- REQUIRED WORK: In your copy, repeat the records exactly and leave out the pictures.

Multi-image counting data
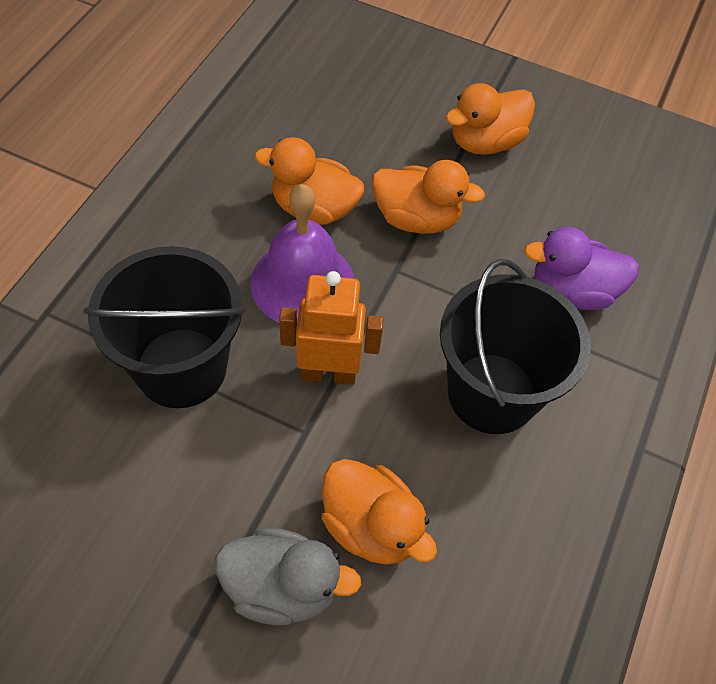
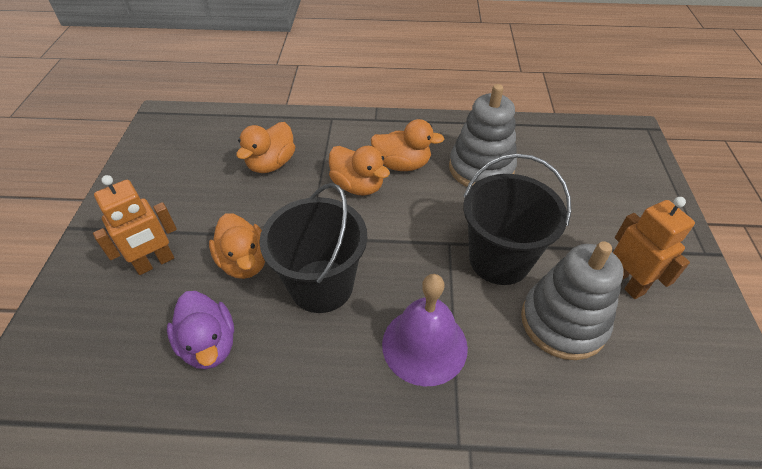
grey duck: [215,527,361,625] = 1 -> none = 0
grey stacking toy: none = 0 -> [449,84,517,187] [521,241,624,360] = 2
orange robot: [279,271,383,385] = 1 -> [93,175,177,275] [613,197,695,299] = 2

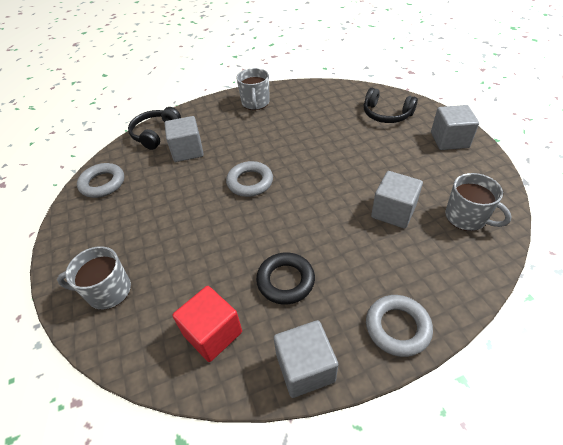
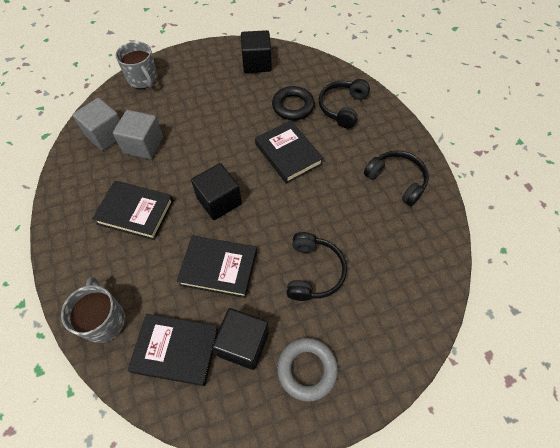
black book: none = 0 -> [92,181,174,240] [128,314,219,386] [177,236,257,298] [255,120,323,184] = 4
black cube: none = 0 -> [191,163,242,220] [212,308,269,370] [241,30,272,73] = 3
black headphones: [128,107,181,150] [364,88,418,123] = 2 -> [286,232,347,301] [319,79,370,128] [364,150,429,206] = 3
grey cube: [165,116,204,162] [274,320,338,398] [371,171,423,229] [431,105,479,150] = 4 -> [72,98,120,151] [113,110,163,159] = 2
grey mug: [57,246,131,310] [236,68,270,110] [445,173,512,231] = 3 -> [61,277,125,343] [116,41,158,89] = 2
grey ring: [77,163,124,198] [226,161,273,197] [366,295,433,357] = 3 -> [277,338,338,402] = 1
red cube: [172,286,242,362] = 1 -> none = 0

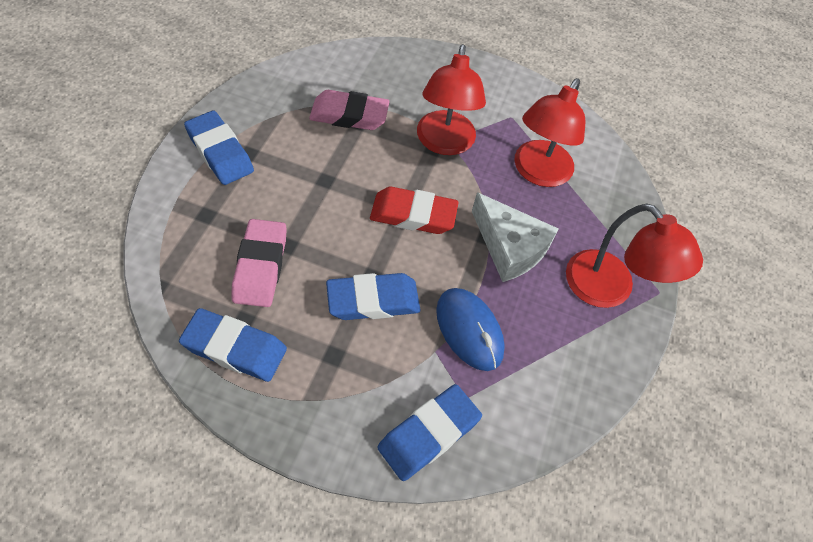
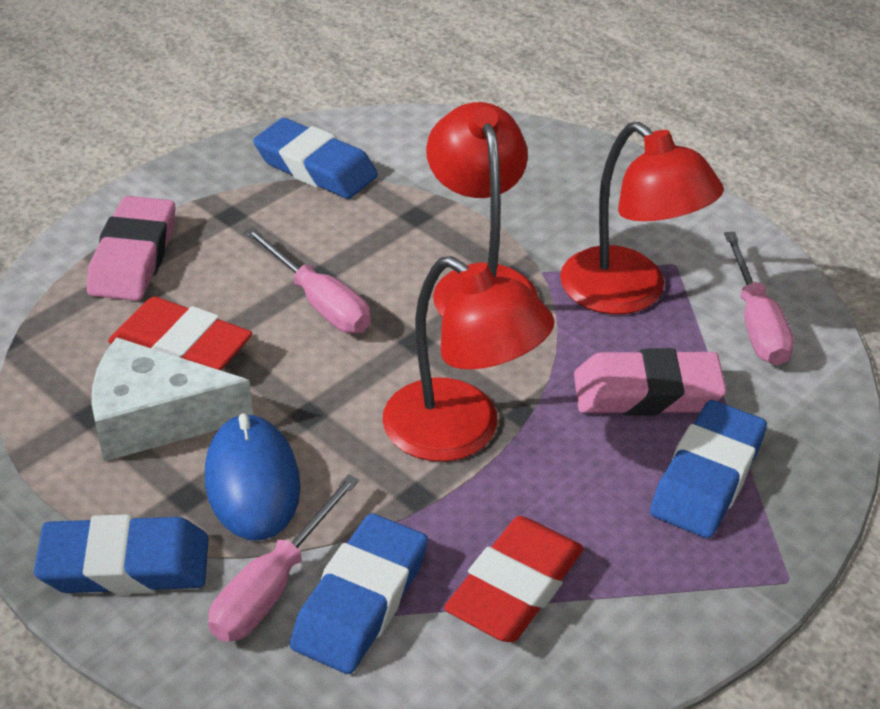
pink screwdriver: none = 0 -> [208,474,359,642] [244,227,371,333] [724,232,794,365] = 3
red eraser: [370,187,459,234] = 1 -> [108,297,252,370] [444,516,584,642] = 2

- RESULT OF THIS TASK:
grey duck: [215,527,361,625] = 1 -> none = 0
grey stacking toy: none = 0 -> [449,84,517,187] [521,241,624,360] = 2
orange robot: [279,271,383,385] = 1 -> [93,175,177,275] [613,197,695,299] = 2

black book: none = 0 -> [92,181,174,240] [128,314,219,386] [177,236,257,298] [255,120,323,184] = 4
black cube: none = 0 -> [191,163,242,220] [212,308,269,370] [241,30,272,73] = 3
black headphones: [128,107,181,150] [364,88,418,123] = 2 -> [286,232,347,301] [319,79,370,128] [364,150,429,206] = 3
grey cube: [165,116,204,162] [274,320,338,398] [371,171,423,229] [431,105,479,150] = 4 -> [72,98,120,151] [113,110,163,159] = 2
grey mug: [57,246,131,310] [236,68,270,110] [445,173,512,231] = 3 -> [61,277,125,343] [116,41,158,89] = 2
grey ring: [77,163,124,198] [226,161,273,197] [366,295,433,357] = 3 -> [277,338,338,402] = 1
red cube: [172,286,242,362] = 1 -> none = 0

pink screwdriver: none = 0 -> [208,474,359,642] [244,227,371,333] [724,232,794,365] = 3
red eraser: [370,187,459,234] = 1 -> [108,297,252,370] [444,516,584,642] = 2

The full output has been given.